The expected answer comprises all lines from the entries that contain the string "brown".

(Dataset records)
▬▬▬
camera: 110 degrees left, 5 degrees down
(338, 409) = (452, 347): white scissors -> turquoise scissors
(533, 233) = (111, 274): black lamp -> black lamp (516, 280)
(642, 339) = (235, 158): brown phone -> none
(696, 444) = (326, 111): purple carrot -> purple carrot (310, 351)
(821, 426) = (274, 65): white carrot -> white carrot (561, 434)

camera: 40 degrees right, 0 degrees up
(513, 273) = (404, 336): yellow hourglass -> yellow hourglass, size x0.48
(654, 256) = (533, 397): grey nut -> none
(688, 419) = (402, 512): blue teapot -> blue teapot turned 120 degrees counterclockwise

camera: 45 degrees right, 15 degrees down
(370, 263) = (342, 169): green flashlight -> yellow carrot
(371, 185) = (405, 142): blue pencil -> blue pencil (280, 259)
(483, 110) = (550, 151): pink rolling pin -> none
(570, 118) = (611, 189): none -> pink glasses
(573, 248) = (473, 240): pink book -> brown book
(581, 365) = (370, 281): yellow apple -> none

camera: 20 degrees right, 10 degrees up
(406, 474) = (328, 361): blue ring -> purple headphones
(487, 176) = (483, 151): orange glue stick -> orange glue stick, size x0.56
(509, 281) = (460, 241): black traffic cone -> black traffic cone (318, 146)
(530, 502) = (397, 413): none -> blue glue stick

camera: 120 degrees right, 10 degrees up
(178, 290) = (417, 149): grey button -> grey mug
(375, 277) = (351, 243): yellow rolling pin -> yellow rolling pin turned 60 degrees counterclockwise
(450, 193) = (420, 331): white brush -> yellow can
▬▬▬
■ **OUTPUT**
(642, 339) = (235, 158): brown phone -> none
(573, 248) = (473, 240): pink book -> brown book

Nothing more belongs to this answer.